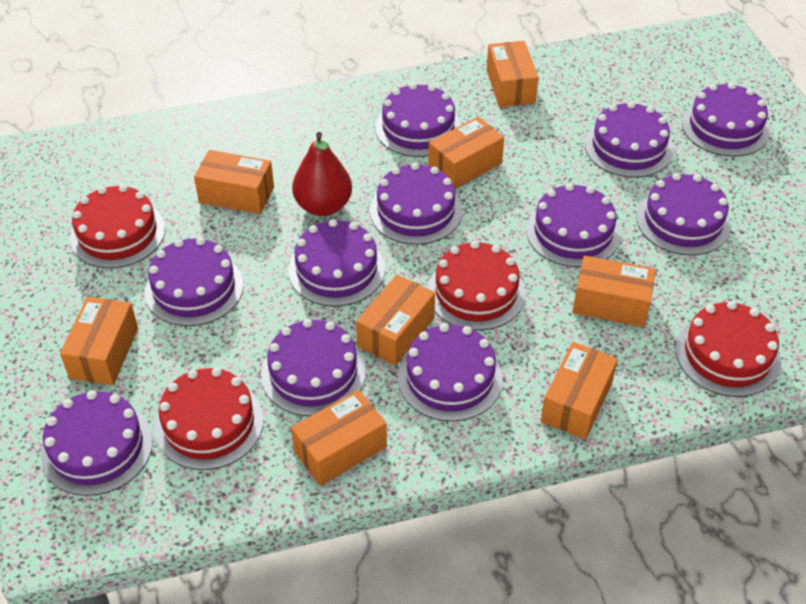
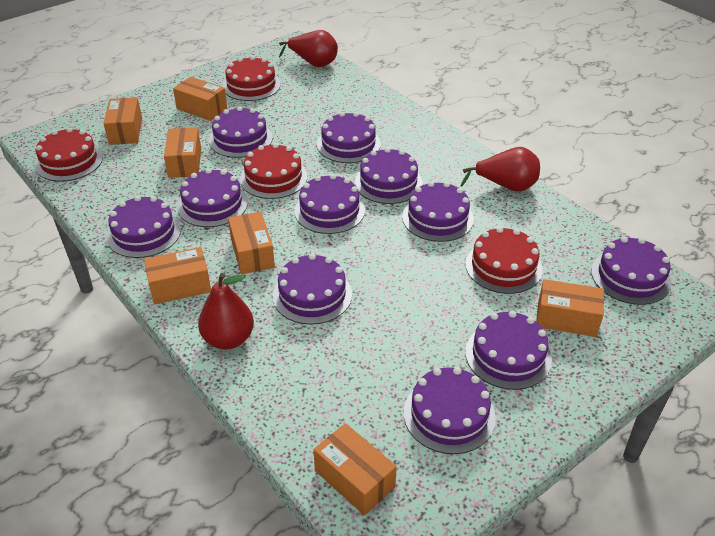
orange box: 8 -> 7
red pear: 1 -> 3

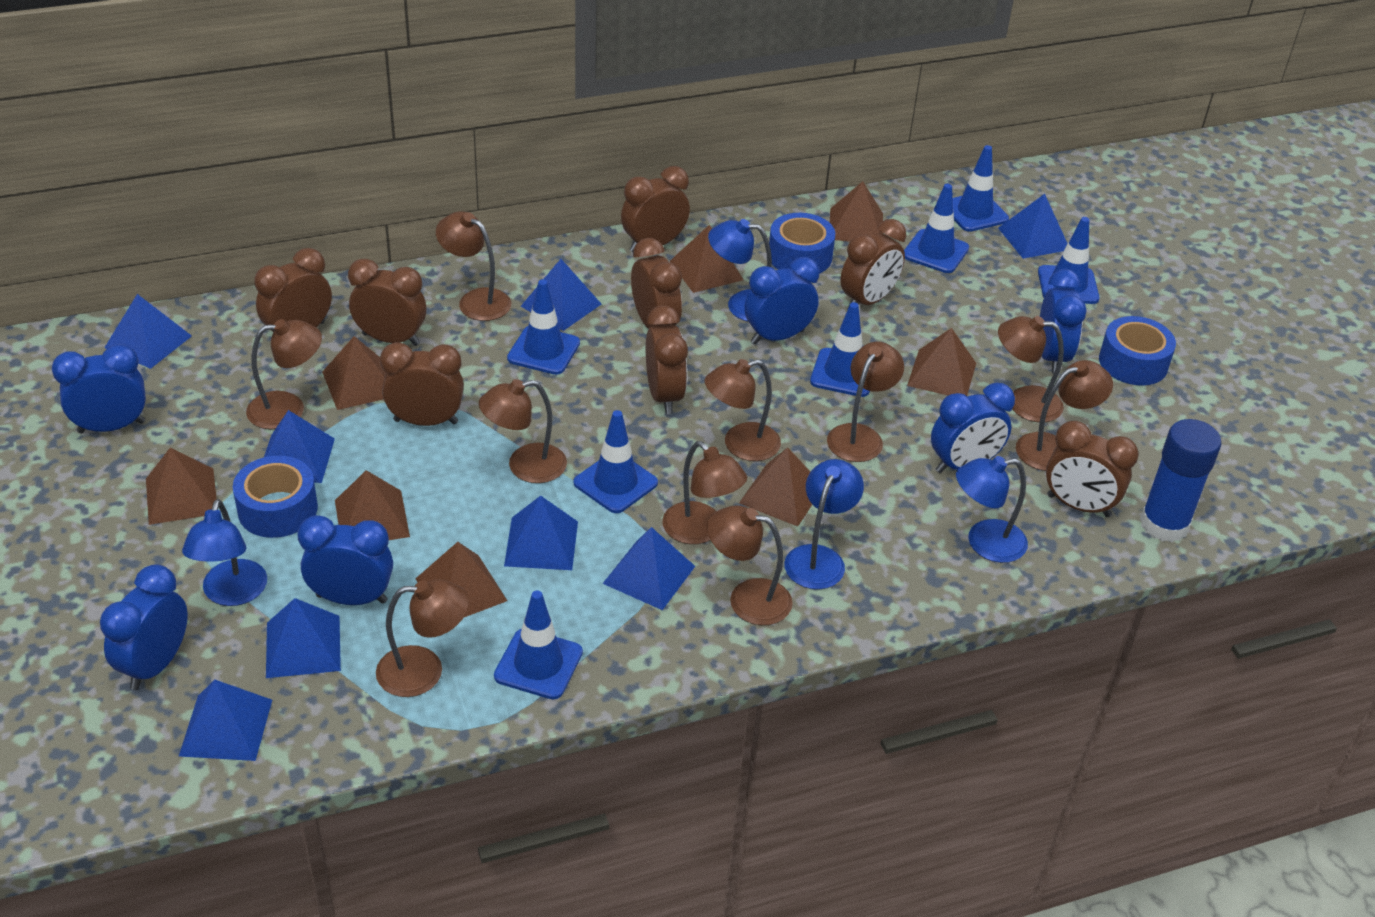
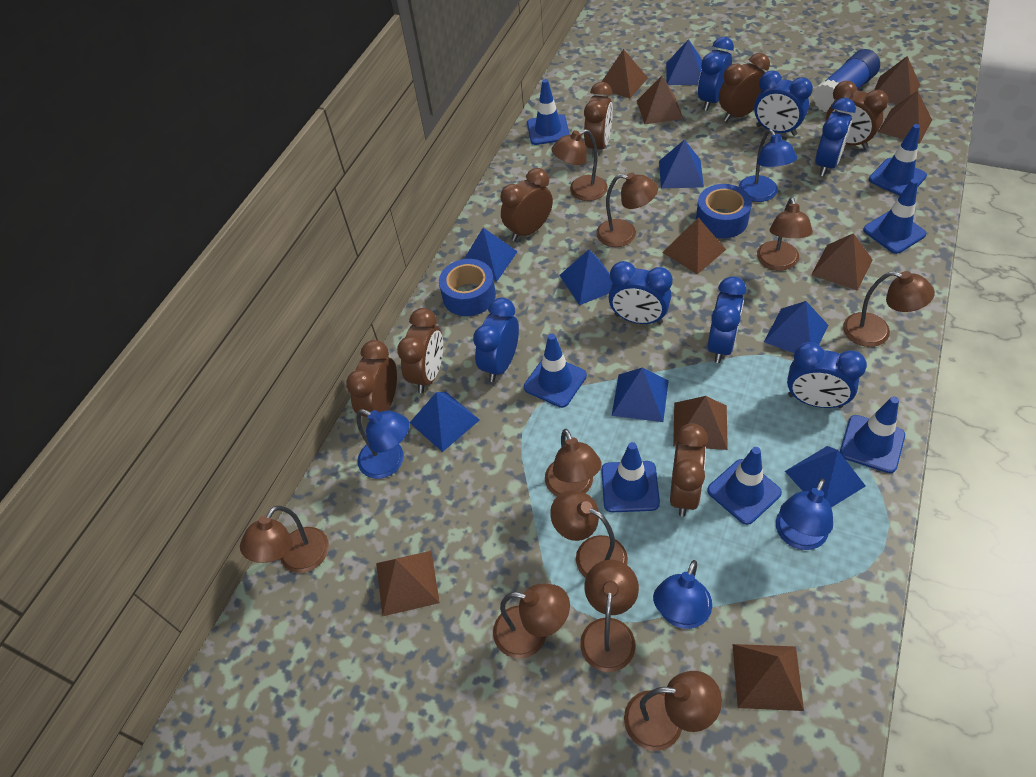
blue clock: 6 -> 7
blue tape: 3 -> 2
brown clock: 8 -> 7
brown pyramid: 8 -> 9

# # # # #

Exercise description
Repeat, exactly and only, the lines above from the one containing "blue clock: 6 -> 7" through the end of the material.

Answer to the problem
blue clock: 6 -> 7
blue tape: 3 -> 2
brown clock: 8 -> 7
brown pyramid: 8 -> 9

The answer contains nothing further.